- _EXERCISE PROMPT_: Looking at the material below, count the lines that contain "green" and answer with the count only.

- _GIVEN DATA_:

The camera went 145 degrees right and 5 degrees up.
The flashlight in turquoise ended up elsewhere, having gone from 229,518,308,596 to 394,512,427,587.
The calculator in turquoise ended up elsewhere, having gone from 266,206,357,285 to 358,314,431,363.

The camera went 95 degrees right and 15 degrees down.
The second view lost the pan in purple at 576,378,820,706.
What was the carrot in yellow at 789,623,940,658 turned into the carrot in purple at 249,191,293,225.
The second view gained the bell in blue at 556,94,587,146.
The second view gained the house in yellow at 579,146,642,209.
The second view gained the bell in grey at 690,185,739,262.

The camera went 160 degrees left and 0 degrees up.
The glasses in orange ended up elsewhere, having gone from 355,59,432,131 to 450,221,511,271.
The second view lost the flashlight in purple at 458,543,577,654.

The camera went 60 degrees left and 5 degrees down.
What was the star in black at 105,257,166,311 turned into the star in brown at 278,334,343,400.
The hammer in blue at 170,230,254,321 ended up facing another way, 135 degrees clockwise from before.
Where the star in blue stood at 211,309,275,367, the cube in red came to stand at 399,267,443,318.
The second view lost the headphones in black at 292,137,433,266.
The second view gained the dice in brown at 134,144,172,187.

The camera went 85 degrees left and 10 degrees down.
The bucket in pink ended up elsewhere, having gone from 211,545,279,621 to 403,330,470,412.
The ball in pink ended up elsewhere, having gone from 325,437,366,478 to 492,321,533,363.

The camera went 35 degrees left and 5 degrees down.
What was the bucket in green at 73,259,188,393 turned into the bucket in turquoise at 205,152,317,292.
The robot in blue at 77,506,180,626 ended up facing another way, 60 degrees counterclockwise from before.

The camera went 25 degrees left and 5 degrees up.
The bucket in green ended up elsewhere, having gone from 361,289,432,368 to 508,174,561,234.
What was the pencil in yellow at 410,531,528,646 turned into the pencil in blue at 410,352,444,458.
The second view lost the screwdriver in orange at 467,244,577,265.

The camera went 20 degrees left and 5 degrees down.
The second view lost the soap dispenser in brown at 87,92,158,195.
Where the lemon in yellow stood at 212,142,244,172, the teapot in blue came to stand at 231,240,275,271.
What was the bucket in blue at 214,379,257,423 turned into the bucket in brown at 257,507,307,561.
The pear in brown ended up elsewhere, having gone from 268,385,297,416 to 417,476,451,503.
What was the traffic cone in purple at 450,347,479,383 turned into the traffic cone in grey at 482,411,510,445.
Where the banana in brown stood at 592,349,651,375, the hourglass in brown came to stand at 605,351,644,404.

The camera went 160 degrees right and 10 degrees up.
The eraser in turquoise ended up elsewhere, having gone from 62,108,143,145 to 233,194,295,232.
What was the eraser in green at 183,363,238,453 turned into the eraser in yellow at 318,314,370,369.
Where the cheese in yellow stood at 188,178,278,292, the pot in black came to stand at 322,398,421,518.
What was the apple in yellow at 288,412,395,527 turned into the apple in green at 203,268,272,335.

- _ANSWER BOX_: 4